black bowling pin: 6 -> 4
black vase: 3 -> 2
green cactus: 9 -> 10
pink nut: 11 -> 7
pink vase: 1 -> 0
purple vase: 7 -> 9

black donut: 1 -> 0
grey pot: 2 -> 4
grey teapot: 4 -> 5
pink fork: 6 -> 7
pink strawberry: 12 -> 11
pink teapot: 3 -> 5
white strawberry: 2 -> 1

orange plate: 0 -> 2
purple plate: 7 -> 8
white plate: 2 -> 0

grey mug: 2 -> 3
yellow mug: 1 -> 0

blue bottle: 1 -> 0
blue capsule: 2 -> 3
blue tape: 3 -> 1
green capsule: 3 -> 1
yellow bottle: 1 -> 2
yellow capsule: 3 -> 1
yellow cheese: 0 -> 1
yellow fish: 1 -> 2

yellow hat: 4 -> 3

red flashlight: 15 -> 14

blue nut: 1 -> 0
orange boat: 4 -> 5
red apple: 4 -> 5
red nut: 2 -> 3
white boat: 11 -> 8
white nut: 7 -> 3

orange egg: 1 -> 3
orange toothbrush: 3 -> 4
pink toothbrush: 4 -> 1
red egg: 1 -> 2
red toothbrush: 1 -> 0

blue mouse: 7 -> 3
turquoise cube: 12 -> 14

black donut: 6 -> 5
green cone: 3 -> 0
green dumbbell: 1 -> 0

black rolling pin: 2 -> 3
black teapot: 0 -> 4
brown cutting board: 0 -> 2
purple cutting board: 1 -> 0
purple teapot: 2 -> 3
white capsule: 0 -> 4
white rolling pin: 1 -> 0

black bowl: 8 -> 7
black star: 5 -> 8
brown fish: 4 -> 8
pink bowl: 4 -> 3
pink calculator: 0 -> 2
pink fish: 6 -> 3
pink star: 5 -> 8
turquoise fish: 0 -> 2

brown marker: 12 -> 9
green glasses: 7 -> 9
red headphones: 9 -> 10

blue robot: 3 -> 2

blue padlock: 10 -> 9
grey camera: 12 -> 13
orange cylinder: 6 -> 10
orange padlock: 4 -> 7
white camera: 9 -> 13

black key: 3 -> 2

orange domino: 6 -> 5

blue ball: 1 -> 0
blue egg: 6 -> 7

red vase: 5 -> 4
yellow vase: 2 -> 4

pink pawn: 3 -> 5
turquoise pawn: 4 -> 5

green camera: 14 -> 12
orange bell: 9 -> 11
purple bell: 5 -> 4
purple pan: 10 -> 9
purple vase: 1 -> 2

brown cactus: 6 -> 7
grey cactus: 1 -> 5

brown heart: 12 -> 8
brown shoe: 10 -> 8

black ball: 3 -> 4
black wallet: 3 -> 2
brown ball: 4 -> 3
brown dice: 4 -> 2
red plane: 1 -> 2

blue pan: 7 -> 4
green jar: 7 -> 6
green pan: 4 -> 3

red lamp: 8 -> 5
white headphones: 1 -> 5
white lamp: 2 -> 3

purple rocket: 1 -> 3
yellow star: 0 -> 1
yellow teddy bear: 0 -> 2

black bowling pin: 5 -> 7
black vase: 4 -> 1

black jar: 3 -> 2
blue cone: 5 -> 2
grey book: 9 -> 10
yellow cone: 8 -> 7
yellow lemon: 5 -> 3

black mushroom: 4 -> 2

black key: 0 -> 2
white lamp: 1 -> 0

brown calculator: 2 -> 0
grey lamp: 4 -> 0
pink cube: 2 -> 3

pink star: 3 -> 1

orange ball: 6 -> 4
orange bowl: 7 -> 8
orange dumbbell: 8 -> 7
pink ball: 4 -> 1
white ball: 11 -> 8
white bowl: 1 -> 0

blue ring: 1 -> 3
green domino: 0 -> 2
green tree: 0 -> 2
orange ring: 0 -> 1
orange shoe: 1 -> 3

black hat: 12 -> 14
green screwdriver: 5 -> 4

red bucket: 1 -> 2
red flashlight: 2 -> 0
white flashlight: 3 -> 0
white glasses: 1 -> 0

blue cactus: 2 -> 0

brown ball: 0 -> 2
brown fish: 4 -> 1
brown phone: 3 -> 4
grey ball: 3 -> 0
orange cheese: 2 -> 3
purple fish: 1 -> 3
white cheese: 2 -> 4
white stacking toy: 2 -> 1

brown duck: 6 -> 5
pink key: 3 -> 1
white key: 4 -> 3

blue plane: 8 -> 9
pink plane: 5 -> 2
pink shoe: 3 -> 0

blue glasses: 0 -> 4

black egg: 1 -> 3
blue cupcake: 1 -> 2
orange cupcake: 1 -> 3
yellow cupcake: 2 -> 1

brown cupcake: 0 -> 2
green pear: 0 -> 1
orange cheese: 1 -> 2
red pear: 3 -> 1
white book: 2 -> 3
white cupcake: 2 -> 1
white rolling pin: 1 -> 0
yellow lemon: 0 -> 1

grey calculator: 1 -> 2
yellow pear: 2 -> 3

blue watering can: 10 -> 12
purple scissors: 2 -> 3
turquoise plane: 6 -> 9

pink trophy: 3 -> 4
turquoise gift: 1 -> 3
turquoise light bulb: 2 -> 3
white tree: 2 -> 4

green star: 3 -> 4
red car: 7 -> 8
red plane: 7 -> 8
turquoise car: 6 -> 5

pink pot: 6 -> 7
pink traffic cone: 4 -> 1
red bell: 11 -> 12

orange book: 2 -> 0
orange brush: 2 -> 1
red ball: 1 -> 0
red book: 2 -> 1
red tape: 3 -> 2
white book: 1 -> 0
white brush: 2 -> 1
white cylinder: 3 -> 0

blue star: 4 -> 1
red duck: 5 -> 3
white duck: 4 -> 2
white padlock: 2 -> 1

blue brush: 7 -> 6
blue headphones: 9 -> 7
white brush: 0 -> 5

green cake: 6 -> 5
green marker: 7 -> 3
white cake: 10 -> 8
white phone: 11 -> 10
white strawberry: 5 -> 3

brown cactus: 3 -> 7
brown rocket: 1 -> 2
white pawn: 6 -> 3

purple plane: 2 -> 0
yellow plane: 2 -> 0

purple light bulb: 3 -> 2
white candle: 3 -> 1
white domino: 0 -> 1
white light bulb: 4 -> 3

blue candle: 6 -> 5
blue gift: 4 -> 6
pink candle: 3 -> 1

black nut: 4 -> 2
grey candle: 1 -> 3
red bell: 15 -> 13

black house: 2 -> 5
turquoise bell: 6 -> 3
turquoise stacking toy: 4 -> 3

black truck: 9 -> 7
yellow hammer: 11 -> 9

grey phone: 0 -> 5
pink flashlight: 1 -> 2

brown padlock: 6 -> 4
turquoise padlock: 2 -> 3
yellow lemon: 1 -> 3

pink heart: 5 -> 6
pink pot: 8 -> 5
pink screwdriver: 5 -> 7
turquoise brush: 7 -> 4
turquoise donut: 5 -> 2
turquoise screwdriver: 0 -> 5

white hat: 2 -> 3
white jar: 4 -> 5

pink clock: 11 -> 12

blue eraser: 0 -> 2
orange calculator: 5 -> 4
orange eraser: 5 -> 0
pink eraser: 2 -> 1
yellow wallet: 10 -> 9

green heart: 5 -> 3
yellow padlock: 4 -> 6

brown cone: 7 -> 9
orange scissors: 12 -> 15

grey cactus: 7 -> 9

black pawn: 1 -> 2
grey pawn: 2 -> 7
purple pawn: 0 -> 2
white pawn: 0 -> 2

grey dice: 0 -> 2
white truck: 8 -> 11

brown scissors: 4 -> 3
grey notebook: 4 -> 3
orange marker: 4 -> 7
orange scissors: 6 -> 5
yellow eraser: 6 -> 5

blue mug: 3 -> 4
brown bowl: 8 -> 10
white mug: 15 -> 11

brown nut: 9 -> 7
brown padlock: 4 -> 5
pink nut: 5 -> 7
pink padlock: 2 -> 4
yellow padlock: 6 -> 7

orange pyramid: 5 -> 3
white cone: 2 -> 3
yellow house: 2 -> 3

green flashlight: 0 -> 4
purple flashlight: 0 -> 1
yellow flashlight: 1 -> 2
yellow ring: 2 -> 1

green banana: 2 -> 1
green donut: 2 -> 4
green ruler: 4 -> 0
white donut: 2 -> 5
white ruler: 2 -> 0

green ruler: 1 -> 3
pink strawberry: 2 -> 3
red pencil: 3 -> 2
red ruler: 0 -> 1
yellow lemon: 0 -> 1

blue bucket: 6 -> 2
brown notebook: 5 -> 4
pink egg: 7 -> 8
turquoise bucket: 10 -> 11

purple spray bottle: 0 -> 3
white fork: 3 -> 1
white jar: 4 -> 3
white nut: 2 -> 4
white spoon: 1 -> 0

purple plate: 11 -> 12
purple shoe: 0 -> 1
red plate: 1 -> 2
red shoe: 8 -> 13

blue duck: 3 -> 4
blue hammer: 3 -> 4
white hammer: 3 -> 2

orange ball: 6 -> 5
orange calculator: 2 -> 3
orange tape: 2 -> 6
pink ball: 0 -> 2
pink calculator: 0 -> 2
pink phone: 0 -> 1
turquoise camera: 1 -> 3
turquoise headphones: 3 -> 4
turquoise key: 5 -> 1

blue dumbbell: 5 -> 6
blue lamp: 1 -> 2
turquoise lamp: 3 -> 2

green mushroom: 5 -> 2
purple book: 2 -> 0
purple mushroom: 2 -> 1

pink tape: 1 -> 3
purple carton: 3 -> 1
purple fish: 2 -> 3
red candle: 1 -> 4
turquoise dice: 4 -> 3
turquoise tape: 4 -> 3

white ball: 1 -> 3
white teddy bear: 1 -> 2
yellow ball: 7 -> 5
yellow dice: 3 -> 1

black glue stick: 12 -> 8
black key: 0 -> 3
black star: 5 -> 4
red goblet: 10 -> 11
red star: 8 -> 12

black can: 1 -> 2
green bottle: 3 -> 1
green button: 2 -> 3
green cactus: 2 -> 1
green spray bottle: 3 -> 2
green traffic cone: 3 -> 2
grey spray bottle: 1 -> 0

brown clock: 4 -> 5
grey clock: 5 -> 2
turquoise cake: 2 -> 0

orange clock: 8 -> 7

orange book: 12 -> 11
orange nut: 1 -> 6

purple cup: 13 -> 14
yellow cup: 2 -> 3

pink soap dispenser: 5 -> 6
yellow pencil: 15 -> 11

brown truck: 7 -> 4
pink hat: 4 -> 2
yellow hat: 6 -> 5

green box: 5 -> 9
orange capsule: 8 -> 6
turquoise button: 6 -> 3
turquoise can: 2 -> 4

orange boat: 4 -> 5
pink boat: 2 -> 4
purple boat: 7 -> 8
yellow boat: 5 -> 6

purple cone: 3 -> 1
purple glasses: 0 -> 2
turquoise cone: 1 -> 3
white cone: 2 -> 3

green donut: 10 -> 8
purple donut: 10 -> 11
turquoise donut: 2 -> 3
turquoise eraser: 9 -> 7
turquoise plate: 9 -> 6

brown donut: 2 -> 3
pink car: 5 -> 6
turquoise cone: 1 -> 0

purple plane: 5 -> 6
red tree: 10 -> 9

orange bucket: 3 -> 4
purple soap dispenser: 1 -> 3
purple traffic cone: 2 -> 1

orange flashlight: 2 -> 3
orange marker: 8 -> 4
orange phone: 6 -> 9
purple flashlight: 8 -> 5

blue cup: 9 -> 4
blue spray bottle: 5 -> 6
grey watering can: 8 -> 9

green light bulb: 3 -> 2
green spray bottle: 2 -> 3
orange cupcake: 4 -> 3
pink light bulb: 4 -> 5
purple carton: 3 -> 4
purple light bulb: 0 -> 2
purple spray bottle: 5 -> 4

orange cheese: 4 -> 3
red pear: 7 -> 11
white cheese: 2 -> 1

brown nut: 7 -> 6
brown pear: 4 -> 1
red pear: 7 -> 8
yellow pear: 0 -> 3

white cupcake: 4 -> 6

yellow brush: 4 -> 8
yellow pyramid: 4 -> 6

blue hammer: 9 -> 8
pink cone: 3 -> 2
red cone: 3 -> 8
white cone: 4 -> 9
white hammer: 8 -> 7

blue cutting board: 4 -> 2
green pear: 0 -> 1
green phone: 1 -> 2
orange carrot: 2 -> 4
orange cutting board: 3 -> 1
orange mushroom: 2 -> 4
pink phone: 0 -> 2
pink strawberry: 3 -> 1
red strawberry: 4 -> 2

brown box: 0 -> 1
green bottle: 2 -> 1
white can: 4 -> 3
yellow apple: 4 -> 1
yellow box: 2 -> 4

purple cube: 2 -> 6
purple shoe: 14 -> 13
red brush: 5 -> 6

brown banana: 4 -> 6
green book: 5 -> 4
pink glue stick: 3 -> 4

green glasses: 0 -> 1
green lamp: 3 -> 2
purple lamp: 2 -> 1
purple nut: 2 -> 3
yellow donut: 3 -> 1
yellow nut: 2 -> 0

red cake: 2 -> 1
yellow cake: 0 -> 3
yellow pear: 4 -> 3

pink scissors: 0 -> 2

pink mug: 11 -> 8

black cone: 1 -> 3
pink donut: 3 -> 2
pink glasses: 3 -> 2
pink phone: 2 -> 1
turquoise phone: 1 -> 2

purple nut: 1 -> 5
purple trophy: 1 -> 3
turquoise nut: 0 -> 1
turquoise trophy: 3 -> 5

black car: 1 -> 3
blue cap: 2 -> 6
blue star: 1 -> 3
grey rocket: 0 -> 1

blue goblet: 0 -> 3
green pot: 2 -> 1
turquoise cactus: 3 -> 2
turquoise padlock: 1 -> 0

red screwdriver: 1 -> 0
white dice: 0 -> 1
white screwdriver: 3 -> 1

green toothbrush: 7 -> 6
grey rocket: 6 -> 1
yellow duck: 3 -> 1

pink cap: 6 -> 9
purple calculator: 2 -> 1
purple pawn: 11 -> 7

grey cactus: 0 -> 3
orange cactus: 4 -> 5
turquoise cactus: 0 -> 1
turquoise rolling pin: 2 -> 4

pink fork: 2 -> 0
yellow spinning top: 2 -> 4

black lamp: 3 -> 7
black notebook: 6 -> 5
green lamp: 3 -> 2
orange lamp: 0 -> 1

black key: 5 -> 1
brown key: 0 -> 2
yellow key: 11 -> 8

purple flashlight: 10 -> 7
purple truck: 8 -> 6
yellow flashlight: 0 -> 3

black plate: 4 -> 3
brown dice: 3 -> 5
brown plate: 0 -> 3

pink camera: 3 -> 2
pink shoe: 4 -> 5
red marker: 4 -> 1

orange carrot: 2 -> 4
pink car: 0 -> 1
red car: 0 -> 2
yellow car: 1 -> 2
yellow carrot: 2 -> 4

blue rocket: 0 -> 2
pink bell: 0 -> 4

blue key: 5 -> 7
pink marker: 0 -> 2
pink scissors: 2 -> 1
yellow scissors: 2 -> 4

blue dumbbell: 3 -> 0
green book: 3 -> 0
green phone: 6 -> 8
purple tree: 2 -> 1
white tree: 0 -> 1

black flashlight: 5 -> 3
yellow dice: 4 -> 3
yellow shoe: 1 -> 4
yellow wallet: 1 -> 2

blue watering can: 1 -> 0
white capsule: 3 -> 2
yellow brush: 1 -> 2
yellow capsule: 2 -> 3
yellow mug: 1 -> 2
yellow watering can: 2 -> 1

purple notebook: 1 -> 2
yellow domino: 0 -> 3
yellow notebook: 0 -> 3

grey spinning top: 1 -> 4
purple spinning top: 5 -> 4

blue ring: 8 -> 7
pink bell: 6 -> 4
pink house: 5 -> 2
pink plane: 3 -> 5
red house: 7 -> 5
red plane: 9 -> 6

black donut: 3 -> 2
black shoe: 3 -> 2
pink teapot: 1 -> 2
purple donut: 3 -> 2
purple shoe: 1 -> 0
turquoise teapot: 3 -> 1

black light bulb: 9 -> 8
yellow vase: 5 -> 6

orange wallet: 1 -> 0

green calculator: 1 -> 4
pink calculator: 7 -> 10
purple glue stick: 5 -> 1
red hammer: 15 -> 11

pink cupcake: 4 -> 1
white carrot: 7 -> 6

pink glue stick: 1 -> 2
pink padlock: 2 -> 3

^^^^^^^^

What to work on »
Return word for word the lines above from the line with "yellow ball: 7 -> 5" to the line with "purple plane: 5 -> 6", including both and leaving out all others.

Problem solution »
yellow ball: 7 -> 5
yellow dice: 3 -> 1

black glue stick: 12 -> 8
black key: 0 -> 3
black star: 5 -> 4
red goblet: 10 -> 11
red star: 8 -> 12

black can: 1 -> 2
green bottle: 3 -> 1
green button: 2 -> 3
green cactus: 2 -> 1
green spray bottle: 3 -> 2
green traffic cone: 3 -> 2
grey spray bottle: 1 -> 0

brown clock: 4 -> 5
grey clock: 5 -> 2
turquoise cake: 2 -> 0

orange clock: 8 -> 7

orange book: 12 -> 11
orange nut: 1 -> 6

purple cup: 13 -> 14
yellow cup: 2 -> 3

pink soap dispenser: 5 -> 6
yellow pencil: 15 -> 11

brown truck: 7 -> 4
pink hat: 4 -> 2
yellow hat: 6 -> 5

green box: 5 -> 9
orange capsule: 8 -> 6
turquoise button: 6 -> 3
turquoise can: 2 -> 4

orange boat: 4 -> 5
pink boat: 2 -> 4
purple boat: 7 -> 8
yellow boat: 5 -> 6

purple cone: 3 -> 1
purple glasses: 0 -> 2
turquoise cone: 1 -> 3
white cone: 2 -> 3

green donut: 10 -> 8
purple donut: 10 -> 11
turquoise donut: 2 -> 3
turquoise eraser: 9 -> 7
turquoise plate: 9 -> 6

brown donut: 2 -> 3
pink car: 5 -> 6
turquoise cone: 1 -> 0

purple plane: 5 -> 6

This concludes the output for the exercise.